Only the lines from the one containing "Outline 'adipose tissue';" through the end of the entries should be repeated, exactly as they appear, first and last included.

— Stored data —
#####
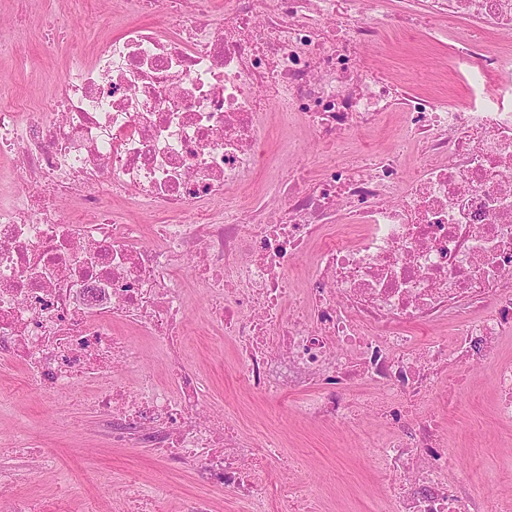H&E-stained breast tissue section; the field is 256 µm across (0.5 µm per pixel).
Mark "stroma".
<instances>
[{
    "label": "stroma",
    "instance_id": "35a3bbf8",
    "mask_svg": "<svg viewBox=\"0 0 512 512\" xmlns=\"http://www.w3.org/2000/svg\"><path fill=\"white\" fill-rule=\"evenodd\" d=\"M112 12L113 0H0V21L21 20L23 33L19 50L0 55V91L50 101L71 59L61 51L44 53V31L61 23L66 41L89 46L112 36L104 24ZM188 332L186 364L209 384L207 410H235L244 435L279 434L288 454L305 459L306 467L297 477L314 483L321 512H369V495L377 491L380 479L364 466L349 430L299 417L298 399H289L287 409L281 410L257 392L241 390L230 344L209 331L195 313L189 316ZM456 399L447 436L457 466L498 470V480L483 484V492L512 489V471L500 468L502 458L512 455V432L491 418L492 393L483 372H476ZM10 400V406L0 407V464L11 466L14 479L0 486V503L38 495L51 507L65 483L70 488L67 512H85L91 500L99 512H122L123 480L136 470L144 477L143 490H160L166 512H178L182 498L190 495L210 496L216 512H241L231 492L208 490L184 471H167L146 451L112 447L102 418L85 404L82 390L49 398L29 388L12 392ZM19 432L44 453L58 456L59 468L37 472L13 454L8 443Z\"/></svg>",
    "mask_w": 512,
    "mask_h": 512
}]
</instances>
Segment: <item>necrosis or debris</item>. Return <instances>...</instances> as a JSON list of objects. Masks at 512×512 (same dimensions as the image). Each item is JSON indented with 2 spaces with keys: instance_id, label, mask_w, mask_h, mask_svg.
<instances>
[{
  "instance_id": "4bbe7bcc",
  "label": "necrosis or debris",
  "mask_w": 512,
  "mask_h": 512,
  "mask_svg": "<svg viewBox=\"0 0 512 512\" xmlns=\"http://www.w3.org/2000/svg\"><path fill=\"white\" fill-rule=\"evenodd\" d=\"M116 2L120 32L51 103L0 99L19 189L0 201V360L49 397L86 388L113 445L193 467L248 512L270 496L308 512L309 482H269L281 438L204 413L181 357L196 293L244 387L275 405L307 392L302 416L351 430L375 412L382 438L358 442L385 478L375 512H512L455 471L439 395L487 370L512 425V0ZM391 31L453 39L442 83L375 65ZM274 104L333 155L321 174L268 151ZM382 128L390 148L341 157ZM70 198L93 221L65 219ZM148 346L167 384L142 370Z\"/></svg>"
}]
</instances>
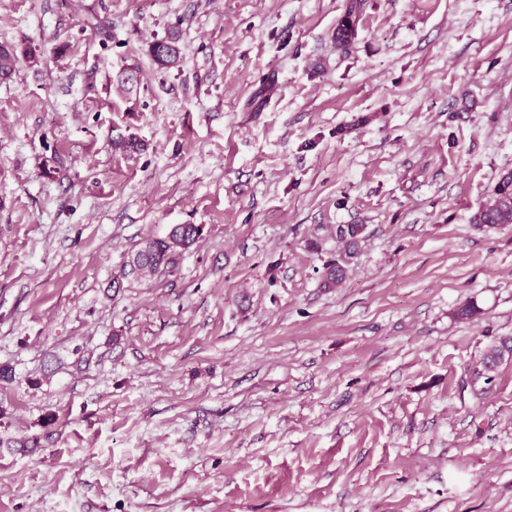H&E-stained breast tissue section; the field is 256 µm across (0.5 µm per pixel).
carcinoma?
<instances>
[{
  "label": "carcinoma",
  "instance_id": "1",
  "mask_svg": "<svg viewBox=\"0 0 512 512\" xmlns=\"http://www.w3.org/2000/svg\"><path fill=\"white\" fill-rule=\"evenodd\" d=\"M361 12V0H348L346 11L336 28V43L343 46L354 35ZM148 52L159 69H169L177 65L181 58L179 34L170 33L162 40L150 43ZM31 55L28 48L20 49L14 45L0 46V79H7L15 71L19 54ZM473 223L481 228H496L512 224V171H507L496 182L490 203L482 206L474 215ZM364 226L351 224L337 232L347 249L346 258L355 255L363 239ZM202 234V228L196 224H175L162 236H154L145 241L144 246L128 261L130 273L140 276H152L170 272L179 263L183 252L188 250ZM344 264L333 261L324 265L322 287L332 289L345 279ZM505 361H512V336H499L489 344L476 364L469 369L468 383L474 386L479 382L489 385L493 381L492 373Z\"/></svg>",
  "mask_w": 512,
  "mask_h": 512
}]
</instances>
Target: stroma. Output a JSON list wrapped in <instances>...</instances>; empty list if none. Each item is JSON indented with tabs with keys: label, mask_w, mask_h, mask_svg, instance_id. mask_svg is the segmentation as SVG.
<instances>
[{
	"label": "stroma",
	"mask_w": 512,
	"mask_h": 512,
	"mask_svg": "<svg viewBox=\"0 0 512 512\" xmlns=\"http://www.w3.org/2000/svg\"><path fill=\"white\" fill-rule=\"evenodd\" d=\"M347 2L0 0V512H512V0ZM362 0H349L343 18L336 28V43L344 46L354 35L355 27L361 12ZM148 52L159 69L175 67L181 58L178 32H171L166 38L151 42ZM18 52L31 57V51L24 47L21 51L14 45L0 46V79H7L15 71L19 55ZM473 224L488 229L512 224V171L501 174L493 188L490 203L475 213ZM202 234L196 224L172 225L163 236L146 240L144 246L128 261L129 273L152 276L171 272L179 263L183 252L188 250ZM504 361H512V336H499L484 349L479 360L469 369L467 383L474 387L482 379L485 385H490L493 381L491 373Z\"/></svg>",
	"instance_id": "1"
}]
</instances>
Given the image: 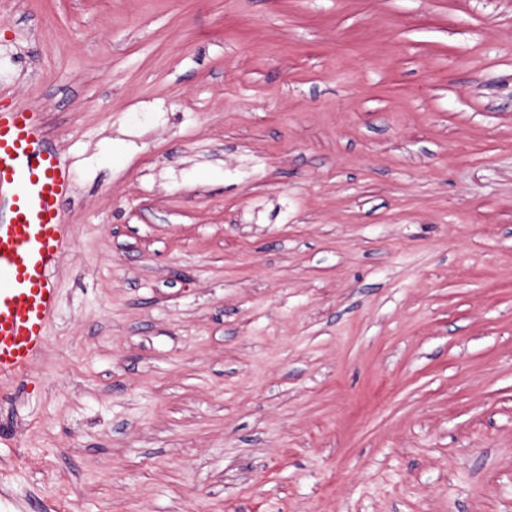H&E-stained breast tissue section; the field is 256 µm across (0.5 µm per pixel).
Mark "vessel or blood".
Instances as JSON below:
<instances>
[{"mask_svg":"<svg viewBox=\"0 0 512 512\" xmlns=\"http://www.w3.org/2000/svg\"><path fill=\"white\" fill-rule=\"evenodd\" d=\"M72 175L38 112H0V382L24 376L59 305L54 274L70 248L62 203Z\"/></svg>","mask_w":512,"mask_h":512,"instance_id":"1","label":"vessel or blood"}]
</instances>
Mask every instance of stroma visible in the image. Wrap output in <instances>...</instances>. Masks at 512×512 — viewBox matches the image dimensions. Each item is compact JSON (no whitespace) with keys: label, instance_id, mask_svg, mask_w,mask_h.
Here are the masks:
<instances>
[{"label":"stroma","instance_id":"1","mask_svg":"<svg viewBox=\"0 0 512 512\" xmlns=\"http://www.w3.org/2000/svg\"><path fill=\"white\" fill-rule=\"evenodd\" d=\"M74 191L0 512H512V0H0Z\"/></svg>","mask_w":512,"mask_h":512}]
</instances>
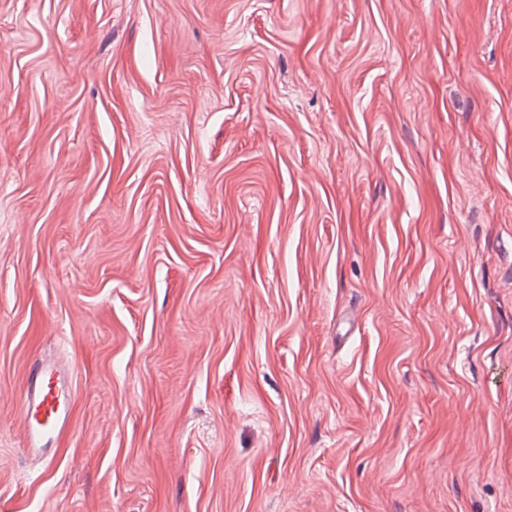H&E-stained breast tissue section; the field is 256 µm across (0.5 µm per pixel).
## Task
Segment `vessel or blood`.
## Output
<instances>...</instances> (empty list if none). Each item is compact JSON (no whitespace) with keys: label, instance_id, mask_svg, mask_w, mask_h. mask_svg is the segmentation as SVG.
<instances>
[{"label":"vessel or blood","instance_id":"1","mask_svg":"<svg viewBox=\"0 0 512 512\" xmlns=\"http://www.w3.org/2000/svg\"><path fill=\"white\" fill-rule=\"evenodd\" d=\"M68 405L57 389L53 371L37 363L30 369L20 405V423L28 445L45 435L62 436Z\"/></svg>","mask_w":512,"mask_h":512}]
</instances>
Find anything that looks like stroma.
Here are the masks:
<instances>
[{"mask_svg": "<svg viewBox=\"0 0 512 512\" xmlns=\"http://www.w3.org/2000/svg\"><path fill=\"white\" fill-rule=\"evenodd\" d=\"M0 512H512V0H0ZM67 413L68 405L57 389L54 372L45 364H34L26 377L20 405V423L28 445L35 446L48 434L60 438Z\"/></svg>", "mask_w": 512, "mask_h": 512, "instance_id": "35a3bbf8", "label": "stroma"}]
</instances>
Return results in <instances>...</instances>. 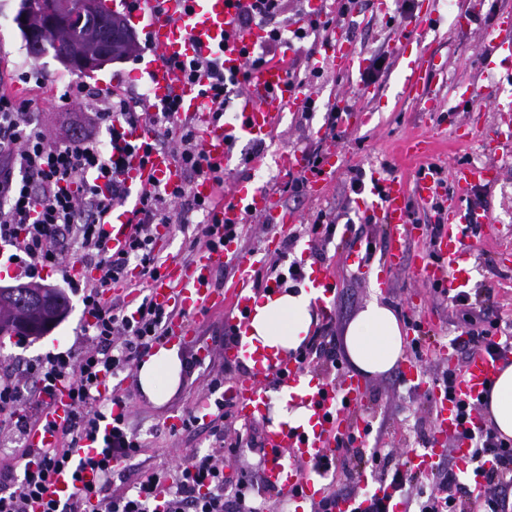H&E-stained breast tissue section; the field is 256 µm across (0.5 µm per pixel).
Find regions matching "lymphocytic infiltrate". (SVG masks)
<instances>
[{
    "label": "lymphocytic infiltrate",
    "instance_id": "1",
    "mask_svg": "<svg viewBox=\"0 0 512 512\" xmlns=\"http://www.w3.org/2000/svg\"><path fill=\"white\" fill-rule=\"evenodd\" d=\"M356 0H338L336 13L309 16L296 12L292 24L282 17L289 0H243L235 18L237 34L260 28L259 47L242 46L244 70L253 73L273 60H287L289 83L304 90L303 109L315 111L316 100L307 94L311 79L322 76L314 64L319 48L336 35V27L351 12ZM309 42L304 58L288 57L295 44ZM189 77L206 74L205 107L214 123L224 121V112L241 81L223 68L222 55L193 58L182 65ZM63 101L85 106L89 125L104 127L106 139L78 134L64 141L52 140L31 114L38 108L34 98L17 99L0 88V242L11 246L7 257L17 275L32 279L53 271L78 298L89 316L82 328L78 349L46 353L42 358L15 368L0 370V437L16 439L11 453L0 458V512H259L254 504V474L245 473L236 482L224 474V458L244 446H255V435H224V377L232 371L224 365L205 375L199 402L188 410L180 427L194 436L206 427L212 439L207 450L190 449L182 458L156 466H139L146 443L131 428L128 401L120 391L102 392V376H127L141 358L166 334L171 311L142 296L136 309L124 299L111 296L114 283L129 271H139L140 284L155 280L163 266L154 250L155 228L170 224L185 214L202 213L190 242L191 252L216 249L242 237L241 226L220 225L218 200L193 196L191 187L200 178H210L216 188L224 186V170L211 164L196 133L192 116L181 113L176 103L153 111L148 94H141L136 107H129L121 89H93L79 79L64 88ZM142 122L163 129L147 151L171 153L183 172V182L171 189L144 191L134 217L135 231L125 249L115 252L107 245L104 229L112 205L123 200L127 186L120 179L122 140L128 127ZM94 270V278L76 276L75 266ZM470 322L467 339H454L466 356L500 352L511 347L494 340L486 324L485 310L473 307L468 294L453 296ZM69 389L71 417L60 431L55 448L32 449L26 436L35 417L29 408L40 405L57 385ZM472 464L481 469L485 484L512 483V442L491 429L470 433ZM495 456L497 464L484 469V460ZM76 465L92 470L94 483L82 485L71 498L58 499L52 475L59 468ZM384 483L397 497L414 494L417 512H502L504 505L479 492L470 502H459L452 493L460 475L448 472L432 478L413 471L408 463L387 468Z\"/></svg>",
    "mask_w": 512,
    "mask_h": 512
}]
</instances>
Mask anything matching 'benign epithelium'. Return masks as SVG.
Segmentation results:
<instances>
[{"label": "benign epithelium", "instance_id": "obj_1", "mask_svg": "<svg viewBox=\"0 0 512 512\" xmlns=\"http://www.w3.org/2000/svg\"><path fill=\"white\" fill-rule=\"evenodd\" d=\"M88 15L97 17L108 31L107 41L102 42L97 36L87 37L77 40L66 51L57 50L58 37L79 29ZM24 17L25 24L47 31V38L37 45V49L57 51L60 63L70 70L97 69L118 60L112 53L115 43L135 47L130 32L114 25L116 17L102 12L100 0H29Z\"/></svg>", "mask_w": 512, "mask_h": 512}]
</instances>
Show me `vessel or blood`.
Here are the masks:
<instances>
[{"label":"vessel or blood","mask_w":512,"mask_h":512,"mask_svg":"<svg viewBox=\"0 0 512 512\" xmlns=\"http://www.w3.org/2000/svg\"><path fill=\"white\" fill-rule=\"evenodd\" d=\"M235 8L229 0H141L134 21L146 22L150 36L151 61L147 66L148 86L155 106L169 101L178 102L182 112L196 116L203 148L211 162L231 168L233 157L228 150L229 140L247 138L265 139L284 109L301 106V94L288 85L284 65L272 63L256 73L239 99V110L233 123L217 125L210 121L203 110L205 99L202 88L206 77L188 79L179 69L180 61L193 56H206L216 50L224 52V67L230 72L243 69V59L234 49L229 33ZM328 60L335 62L338 70L352 71L363 61L352 49L344 34L325 47ZM487 57L501 73V80L491 86L492 99H499L506 87L512 86V12L497 14ZM430 70L426 54H419L408 61L403 89L415 99L418 107L426 112L435 111L436 105L424 94L421 78ZM128 142L135 149L126 153L120 177L127 187L140 190L152 186L174 187L181 183L183 173L179 164L168 153H144L146 143L153 139L150 125L145 123L130 127L125 132ZM432 154L430 141L415 137L406 141L402 157L419 163L415 182L400 177H380L371 172L367 189L359 208L363 217L382 224L387 230V246L380 264L382 273H389L404 262L413 228L410 224V198L418 196L431 202L442 197L444 190L438 185L427 161ZM277 164L280 169L306 179V186L314 196H322L329 188L341 166L336 149H327L322 155L318 174H311L304 152L290 150L281 153ZM498 178L497 170L488 164L461 162L452 170V180L458 195L449 199L441 216V231L430 241L433 260L419 264L422 277L439 288L456 293L467 288L470 282L467 262L470 253L464 239V228L470 224H487L491 221L488 211L479 206L465 205L464 199L477 186L490 185ZM139 203L133 196L114 204L106 226L112 250H123L132 233L130 218ZM251 213L279 225L295 223L296 217L283 211L267 191L252 187L248 182H238L230 198L218 209L221 223H241L244 213ZM237 258L238 274L229 285L216 288L211 275L214 268L223 266L226 255ZM258 253L240 252L235 241H227L218 251L204 250L191 261L169 263L159 277L149 285L155 304L176 309L163 340L164 346H182L195 342L198 358L209 357L211 349L205 342L194 339V331L186 316L190 313L215 312L223 314L229 335L224 342L222 356L225 363H248V371L236 378L227 390L236 414L245 422L264 420L269 407L270 389L289 392L291 397L307 405L312 416L309 426L292 427L281 423L266 425L262 432L263 483L276 489L291 501H302L325 490L326 480L332 476L329 468L318 467L319 459H332L337 435L358 434L367 438L370 422L362 417L366 385L356 375L343 374L338 383L320 378L314 371L304 369L292 358L273 357L251 349L246 326L255 302L251 285L252 271L259 265ZM308 279L322 295H330L336 279L331 265L311 266ZM501 359L499 355L478 353L469 358L457 372L455 392H447L424 374L413 359H406L400 376L403 383L430 392L433 401L434 434L430 446L411 453L410 464L414 469H430L442 450L438 437H454L453 451L463 477L473 490H480L481 475L471 467V448L464 430L480 427L479 417L460 421L458 402L481 403L485 391L495 380ZM48 425L33 428L27 436L32 448H51L57 440L56 429L67 422L70 398L66 387H58L47 400Z\"/></svg>","instance_id":"1"}]
</instances>
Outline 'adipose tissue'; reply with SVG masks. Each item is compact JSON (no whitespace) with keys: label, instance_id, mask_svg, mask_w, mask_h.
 <instances>
[{"label":"adipose tissue","instance_id":"obj_1","mask_svg":"<svg viewBox=\"0 0 512 512\" xmlns=\"http://www.w3.org/2000/svg\"><path fill=\"white\" fill-rule=\"evenodd\" d=\"M316 289L302 287L256 299L248 323L251 347L273 355L296 351L317 322ZM404 330L390 307L374 300L350 322L344 344L352 363L367 374L391 370L403 354ZM183 366L176 349L159 348L140 366L138 385L154 403H163L179 387ZM486 417L493 429L512 437V362L501 365L484 399Z\"/></svg>","mask_w":512,"mask_h":512}]
</instances>
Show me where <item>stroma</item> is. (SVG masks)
#####
— Final result —
Outline 'adipose tissue'; reply with SVG masks. Each item is compact JSON (no whitespace) with keys: label, instance_id, mask_svg, mask_w, mask_h.
 <instances>
[{"label":"adipose tissue","instance_id":"obj_1","mask_svg":"<svg viewBox=\"0 0 512 512\" xmlns=\"http://www.w3.org/2000/svg\"><path fill=\"white\" fill-rule=\"evenodd\" d=\"M316 289L302 287L256 299L248 323L251 347L273 355L296 351L317 322ZM404 330L390 307L374 300L350 322L344 344L352 363L367 374L391 370L403 354ZM183 366L176 349L159 348L140 366L138 385L154 403H163L179 387ZM486 417L493 429L512 437V362L501 365L484 399Z\"/></svg>","mask_w":512,"mask_h":512}]
</instances>
Show me where <item>stroma</item> is. (SVG masks)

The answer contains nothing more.